ENTRIES PROVIDED |
==============================

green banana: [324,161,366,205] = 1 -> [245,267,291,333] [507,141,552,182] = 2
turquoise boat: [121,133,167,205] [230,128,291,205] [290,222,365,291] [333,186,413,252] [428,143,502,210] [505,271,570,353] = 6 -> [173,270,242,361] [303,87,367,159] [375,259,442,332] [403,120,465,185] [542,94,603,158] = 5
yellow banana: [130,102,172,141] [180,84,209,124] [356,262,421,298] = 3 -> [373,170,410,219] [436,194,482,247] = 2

==============================

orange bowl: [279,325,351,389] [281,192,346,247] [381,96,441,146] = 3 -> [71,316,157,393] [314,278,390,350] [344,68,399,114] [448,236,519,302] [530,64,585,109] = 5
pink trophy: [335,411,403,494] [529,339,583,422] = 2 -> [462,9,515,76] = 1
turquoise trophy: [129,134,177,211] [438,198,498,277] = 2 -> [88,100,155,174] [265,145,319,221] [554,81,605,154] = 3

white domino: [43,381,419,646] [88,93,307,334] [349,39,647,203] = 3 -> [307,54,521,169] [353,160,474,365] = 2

==============================

WORK TASK |
Retrieve each line of the data in which the word "banana" can be found.

WRITTEN REPLY |
green banana: [324,161,366,205] = 1 -> [245,267,291,333] [507,141,552,182] = 2
yellow banana: [130,102,172,141] [180,84,209,124] [356,262,421,298] = 3 -> [373,170,410,219] [436,194,482,247] = 2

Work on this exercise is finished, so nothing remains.